▶ _Provided records_:
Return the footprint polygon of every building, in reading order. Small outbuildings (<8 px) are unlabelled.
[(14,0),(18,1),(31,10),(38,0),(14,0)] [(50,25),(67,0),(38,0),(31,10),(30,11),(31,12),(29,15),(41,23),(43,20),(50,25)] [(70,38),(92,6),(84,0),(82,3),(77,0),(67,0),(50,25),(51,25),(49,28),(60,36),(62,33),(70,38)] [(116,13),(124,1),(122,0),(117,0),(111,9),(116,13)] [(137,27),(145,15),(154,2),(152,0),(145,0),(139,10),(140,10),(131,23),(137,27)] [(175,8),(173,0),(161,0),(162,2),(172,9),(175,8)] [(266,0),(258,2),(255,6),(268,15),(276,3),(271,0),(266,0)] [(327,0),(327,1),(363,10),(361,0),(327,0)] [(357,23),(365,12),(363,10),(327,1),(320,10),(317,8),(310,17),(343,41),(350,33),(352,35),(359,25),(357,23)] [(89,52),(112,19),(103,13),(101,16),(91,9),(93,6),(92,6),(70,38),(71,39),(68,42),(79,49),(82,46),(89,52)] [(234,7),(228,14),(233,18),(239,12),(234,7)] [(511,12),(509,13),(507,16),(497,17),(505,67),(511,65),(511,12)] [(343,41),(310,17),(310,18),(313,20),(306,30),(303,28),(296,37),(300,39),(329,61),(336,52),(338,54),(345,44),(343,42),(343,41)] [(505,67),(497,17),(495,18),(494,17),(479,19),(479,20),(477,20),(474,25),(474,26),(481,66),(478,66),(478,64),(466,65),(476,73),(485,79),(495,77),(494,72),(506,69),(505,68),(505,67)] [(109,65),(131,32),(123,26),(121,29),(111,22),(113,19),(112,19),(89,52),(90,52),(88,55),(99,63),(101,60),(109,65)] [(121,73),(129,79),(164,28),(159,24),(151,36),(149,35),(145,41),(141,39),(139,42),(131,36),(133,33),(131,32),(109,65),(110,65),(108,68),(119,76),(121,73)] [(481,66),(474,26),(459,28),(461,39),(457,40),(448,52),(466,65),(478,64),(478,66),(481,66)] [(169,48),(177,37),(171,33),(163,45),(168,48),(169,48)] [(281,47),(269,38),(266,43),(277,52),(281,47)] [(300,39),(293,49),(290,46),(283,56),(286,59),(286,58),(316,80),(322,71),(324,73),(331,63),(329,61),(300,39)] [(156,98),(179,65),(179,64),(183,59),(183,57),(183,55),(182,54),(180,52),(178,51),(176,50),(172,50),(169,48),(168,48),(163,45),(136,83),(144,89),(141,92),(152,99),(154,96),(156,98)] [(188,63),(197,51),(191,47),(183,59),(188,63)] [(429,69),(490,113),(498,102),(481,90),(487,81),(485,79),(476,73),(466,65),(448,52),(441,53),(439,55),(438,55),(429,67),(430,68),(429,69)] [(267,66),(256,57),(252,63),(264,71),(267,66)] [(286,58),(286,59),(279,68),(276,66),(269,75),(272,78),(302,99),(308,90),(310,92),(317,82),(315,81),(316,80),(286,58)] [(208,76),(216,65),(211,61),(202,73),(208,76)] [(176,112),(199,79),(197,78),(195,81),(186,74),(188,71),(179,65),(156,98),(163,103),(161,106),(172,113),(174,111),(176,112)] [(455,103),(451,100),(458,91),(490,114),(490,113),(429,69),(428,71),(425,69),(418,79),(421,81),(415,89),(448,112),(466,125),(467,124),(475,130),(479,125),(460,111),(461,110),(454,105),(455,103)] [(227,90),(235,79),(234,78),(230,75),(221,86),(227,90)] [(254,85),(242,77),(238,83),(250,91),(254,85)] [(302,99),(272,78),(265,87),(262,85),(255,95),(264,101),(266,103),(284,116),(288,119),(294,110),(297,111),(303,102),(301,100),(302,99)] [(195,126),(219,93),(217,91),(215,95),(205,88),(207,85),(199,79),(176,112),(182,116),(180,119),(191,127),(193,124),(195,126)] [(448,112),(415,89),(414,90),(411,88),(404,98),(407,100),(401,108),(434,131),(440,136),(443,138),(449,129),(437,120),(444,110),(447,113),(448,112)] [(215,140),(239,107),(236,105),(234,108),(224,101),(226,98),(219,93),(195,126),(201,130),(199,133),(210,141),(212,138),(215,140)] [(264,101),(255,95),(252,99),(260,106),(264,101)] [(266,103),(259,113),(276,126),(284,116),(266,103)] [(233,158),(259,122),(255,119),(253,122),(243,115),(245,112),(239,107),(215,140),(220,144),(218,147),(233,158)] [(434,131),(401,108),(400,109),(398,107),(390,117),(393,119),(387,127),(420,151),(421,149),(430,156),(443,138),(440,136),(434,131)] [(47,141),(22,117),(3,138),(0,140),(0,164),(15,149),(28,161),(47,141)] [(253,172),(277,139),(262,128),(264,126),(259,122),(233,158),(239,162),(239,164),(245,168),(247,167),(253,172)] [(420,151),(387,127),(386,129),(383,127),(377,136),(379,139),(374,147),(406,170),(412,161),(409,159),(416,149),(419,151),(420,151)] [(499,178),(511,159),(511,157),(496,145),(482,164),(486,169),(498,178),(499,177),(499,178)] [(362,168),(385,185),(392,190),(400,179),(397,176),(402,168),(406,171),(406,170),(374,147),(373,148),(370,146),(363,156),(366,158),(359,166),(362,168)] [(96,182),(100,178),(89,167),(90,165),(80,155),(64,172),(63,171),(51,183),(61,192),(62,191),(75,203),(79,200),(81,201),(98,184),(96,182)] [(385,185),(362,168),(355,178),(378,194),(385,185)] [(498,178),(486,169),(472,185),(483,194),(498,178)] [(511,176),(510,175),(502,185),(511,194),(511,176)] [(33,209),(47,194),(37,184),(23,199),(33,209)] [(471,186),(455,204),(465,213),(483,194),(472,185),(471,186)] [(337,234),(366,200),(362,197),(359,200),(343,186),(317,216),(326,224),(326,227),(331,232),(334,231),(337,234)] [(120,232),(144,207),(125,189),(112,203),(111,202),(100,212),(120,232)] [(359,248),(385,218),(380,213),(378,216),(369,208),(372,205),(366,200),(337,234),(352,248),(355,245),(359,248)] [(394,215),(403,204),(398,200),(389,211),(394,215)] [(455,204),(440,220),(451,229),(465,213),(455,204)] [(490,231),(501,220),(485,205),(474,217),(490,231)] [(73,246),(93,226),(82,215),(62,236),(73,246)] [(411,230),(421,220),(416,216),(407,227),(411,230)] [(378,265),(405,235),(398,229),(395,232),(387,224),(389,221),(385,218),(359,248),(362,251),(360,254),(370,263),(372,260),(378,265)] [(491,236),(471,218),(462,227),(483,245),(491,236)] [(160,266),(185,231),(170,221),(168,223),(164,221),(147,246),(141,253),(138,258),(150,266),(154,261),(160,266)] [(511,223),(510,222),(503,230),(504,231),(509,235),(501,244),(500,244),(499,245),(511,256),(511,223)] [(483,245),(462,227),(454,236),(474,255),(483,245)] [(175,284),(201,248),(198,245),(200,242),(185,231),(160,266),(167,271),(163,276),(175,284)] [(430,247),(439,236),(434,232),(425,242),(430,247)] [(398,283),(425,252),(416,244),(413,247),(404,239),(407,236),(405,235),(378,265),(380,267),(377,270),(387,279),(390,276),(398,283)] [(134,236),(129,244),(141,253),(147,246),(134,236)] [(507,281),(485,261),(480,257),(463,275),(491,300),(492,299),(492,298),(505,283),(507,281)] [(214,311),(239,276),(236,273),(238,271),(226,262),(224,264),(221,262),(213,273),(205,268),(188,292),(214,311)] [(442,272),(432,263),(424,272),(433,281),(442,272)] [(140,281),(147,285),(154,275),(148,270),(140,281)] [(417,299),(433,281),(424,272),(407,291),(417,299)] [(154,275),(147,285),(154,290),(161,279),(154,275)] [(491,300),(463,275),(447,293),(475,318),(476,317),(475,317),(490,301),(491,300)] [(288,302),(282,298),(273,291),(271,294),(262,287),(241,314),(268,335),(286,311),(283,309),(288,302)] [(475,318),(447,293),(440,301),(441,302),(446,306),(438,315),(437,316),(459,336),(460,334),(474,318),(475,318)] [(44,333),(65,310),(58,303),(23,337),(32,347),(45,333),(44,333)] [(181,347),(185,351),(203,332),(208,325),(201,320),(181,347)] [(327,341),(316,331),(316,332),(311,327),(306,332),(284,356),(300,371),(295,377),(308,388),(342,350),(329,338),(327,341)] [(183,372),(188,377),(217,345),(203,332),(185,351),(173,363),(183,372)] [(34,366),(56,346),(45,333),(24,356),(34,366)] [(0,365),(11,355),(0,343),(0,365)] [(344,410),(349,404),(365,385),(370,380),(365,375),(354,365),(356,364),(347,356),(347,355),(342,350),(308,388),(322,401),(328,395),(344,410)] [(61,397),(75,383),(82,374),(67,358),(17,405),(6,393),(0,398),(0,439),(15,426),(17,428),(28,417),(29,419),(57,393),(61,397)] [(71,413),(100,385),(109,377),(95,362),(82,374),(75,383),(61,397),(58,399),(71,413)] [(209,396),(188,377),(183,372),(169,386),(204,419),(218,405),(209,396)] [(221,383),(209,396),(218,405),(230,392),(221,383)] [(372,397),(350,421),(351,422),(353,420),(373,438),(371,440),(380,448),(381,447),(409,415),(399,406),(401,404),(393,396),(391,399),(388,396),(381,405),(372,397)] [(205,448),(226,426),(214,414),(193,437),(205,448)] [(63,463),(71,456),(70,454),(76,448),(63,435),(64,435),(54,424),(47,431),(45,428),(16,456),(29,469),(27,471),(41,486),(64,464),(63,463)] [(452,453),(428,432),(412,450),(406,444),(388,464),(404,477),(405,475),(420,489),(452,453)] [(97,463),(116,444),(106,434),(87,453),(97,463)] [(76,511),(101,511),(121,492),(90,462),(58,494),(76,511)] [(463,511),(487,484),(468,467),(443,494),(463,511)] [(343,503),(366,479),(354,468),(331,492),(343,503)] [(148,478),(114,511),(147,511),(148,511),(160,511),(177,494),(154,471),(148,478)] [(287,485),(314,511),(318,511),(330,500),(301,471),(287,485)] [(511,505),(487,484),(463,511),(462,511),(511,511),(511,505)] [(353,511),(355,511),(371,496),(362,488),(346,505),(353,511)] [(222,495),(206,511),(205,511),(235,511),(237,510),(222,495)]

---

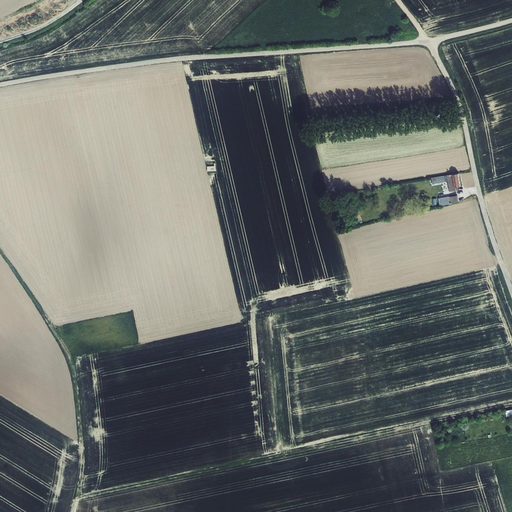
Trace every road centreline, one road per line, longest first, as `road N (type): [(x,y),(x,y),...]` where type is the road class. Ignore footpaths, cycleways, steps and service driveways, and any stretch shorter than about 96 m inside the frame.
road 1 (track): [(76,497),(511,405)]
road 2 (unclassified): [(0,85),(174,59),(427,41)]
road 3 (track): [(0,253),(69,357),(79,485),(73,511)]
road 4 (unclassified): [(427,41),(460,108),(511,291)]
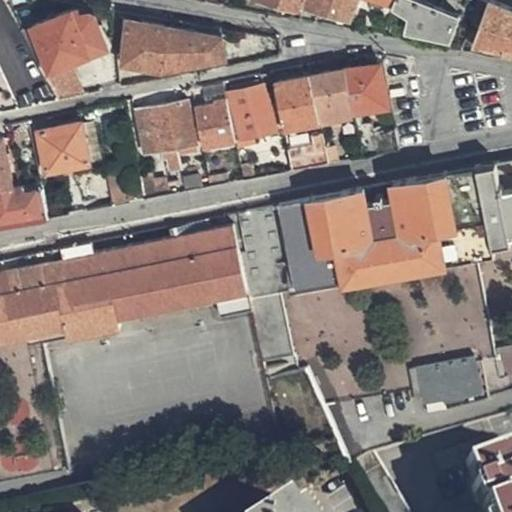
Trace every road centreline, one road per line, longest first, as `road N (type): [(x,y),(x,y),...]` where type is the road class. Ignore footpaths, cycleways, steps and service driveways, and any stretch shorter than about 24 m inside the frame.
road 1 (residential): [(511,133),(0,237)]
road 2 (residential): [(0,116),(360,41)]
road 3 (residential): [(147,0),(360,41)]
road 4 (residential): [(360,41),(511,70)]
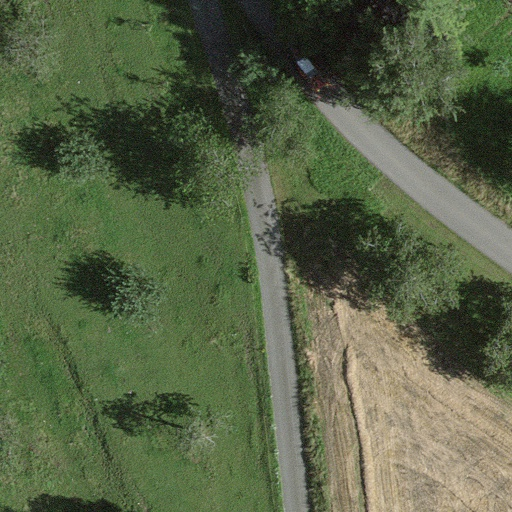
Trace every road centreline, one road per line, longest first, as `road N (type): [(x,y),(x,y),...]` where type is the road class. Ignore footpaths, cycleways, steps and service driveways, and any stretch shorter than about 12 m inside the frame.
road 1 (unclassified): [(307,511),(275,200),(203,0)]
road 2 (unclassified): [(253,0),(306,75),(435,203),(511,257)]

▶ _Exercise aim_:
In the data between the lines holding "96 m inside the frame." and "road 3 (track): [(0,253),(69,357),(79,485),(73,511)]", inclusive, substitute "walkways" for "footpaths" and reproduce only those lines with nothing else changed.

▶ _Reply_:
Trace every road centreline, one road per line, longest first, as `road N (type): [(x,y),(x,y),...]` where type is the road class. Ignore walkways, cycleways, steps and service driveways, and any stretch shorter than about 96 m inside the frame.
road 1 (track): [(76,497),(511,405)]
road 2 (unclassified): [(0,85),(174,59),(427,41)]
road 3 (track): [(0,253),(69,357),(79,485),(73,511)]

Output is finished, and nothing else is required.